**What you will do:** State the count of lines in this material that hold the string "none" and add nothing.

**Data provided:**
────────────────────────────────────────
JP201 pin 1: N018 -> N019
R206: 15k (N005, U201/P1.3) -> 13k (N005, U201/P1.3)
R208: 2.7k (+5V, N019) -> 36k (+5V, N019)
────────────────────────────────────────
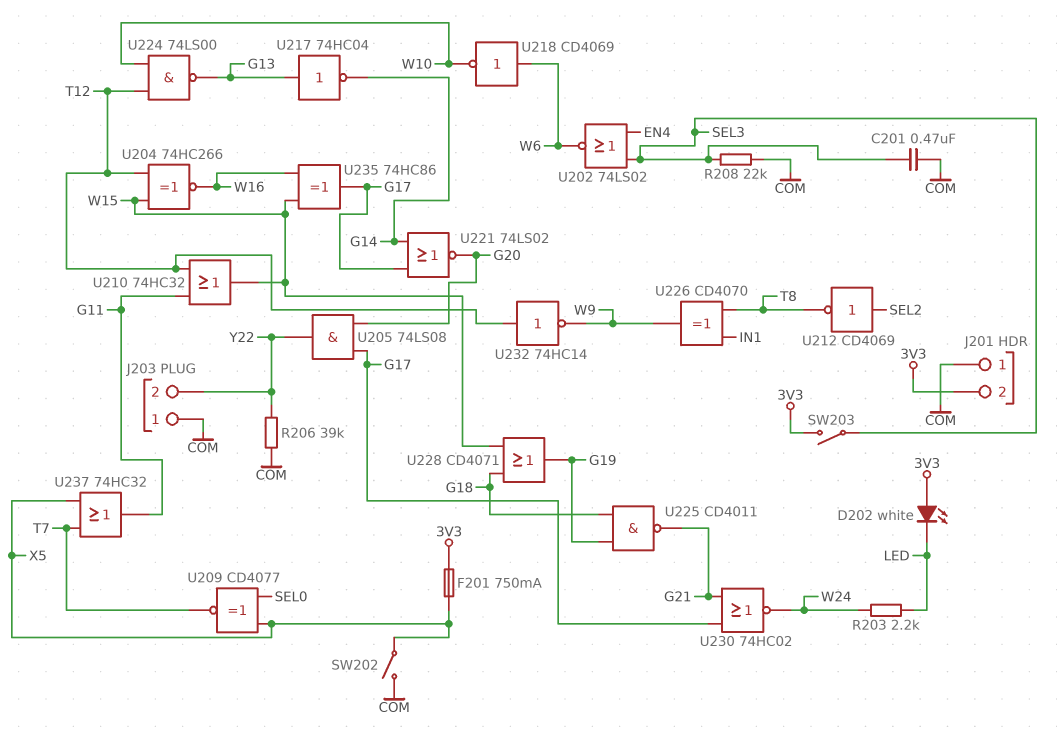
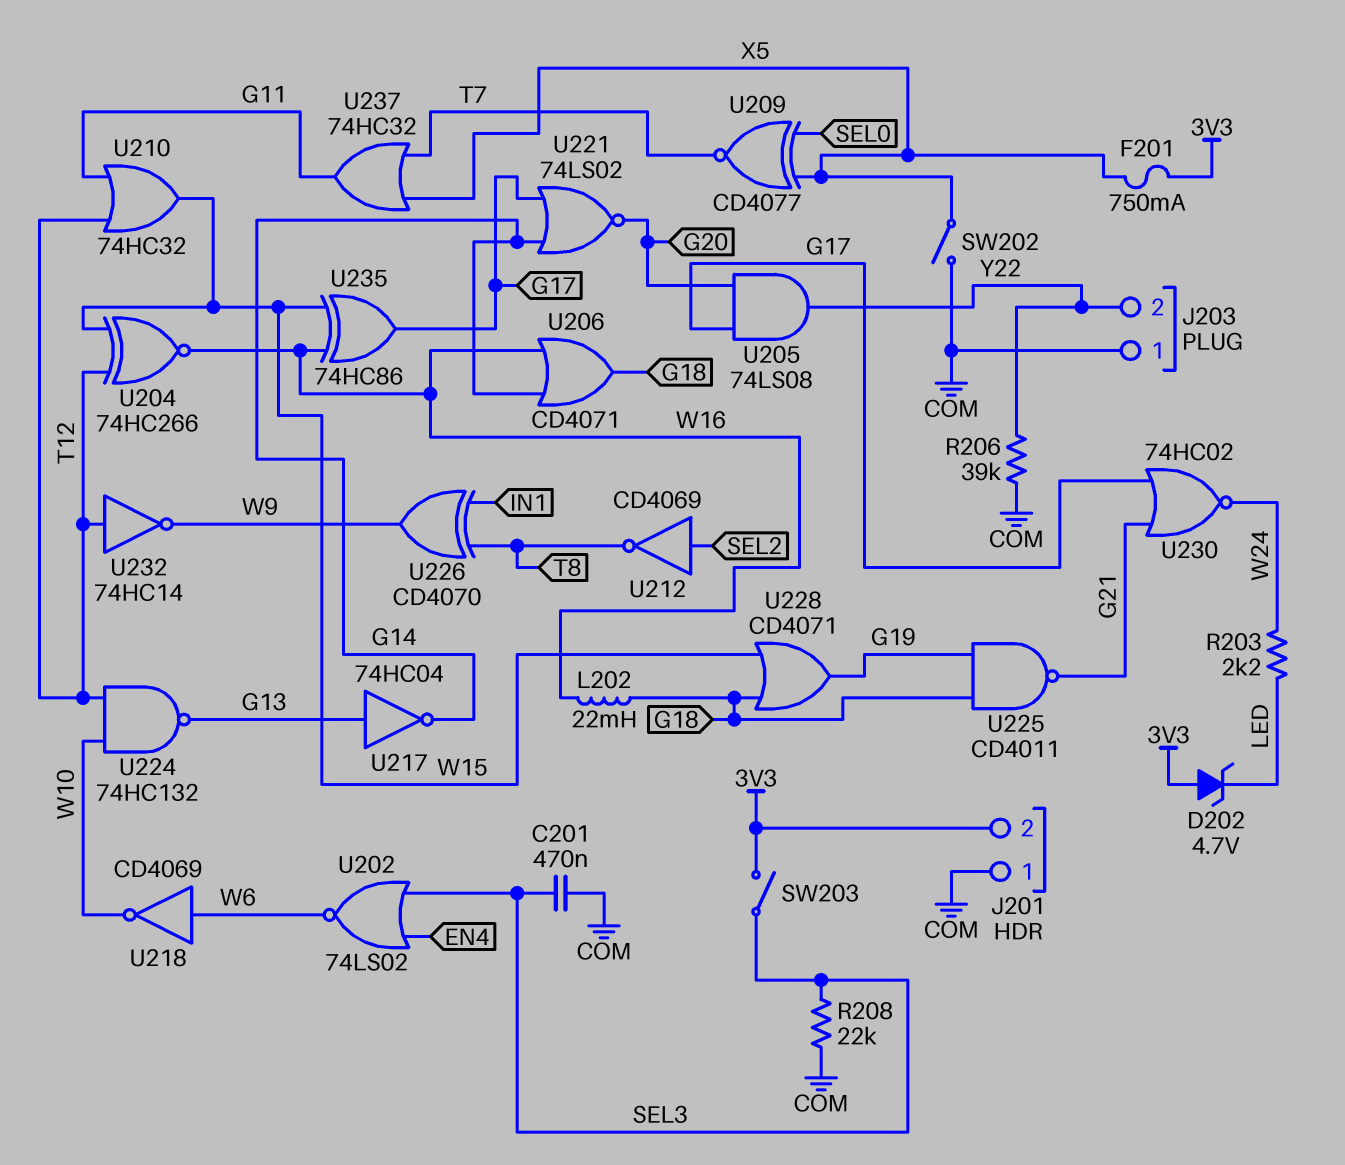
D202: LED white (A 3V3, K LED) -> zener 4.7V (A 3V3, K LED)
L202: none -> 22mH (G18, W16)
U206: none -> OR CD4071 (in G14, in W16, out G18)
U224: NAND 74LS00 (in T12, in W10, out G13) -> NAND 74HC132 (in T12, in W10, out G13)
────────────────────────────────────────
**Solution for this exercise:** 2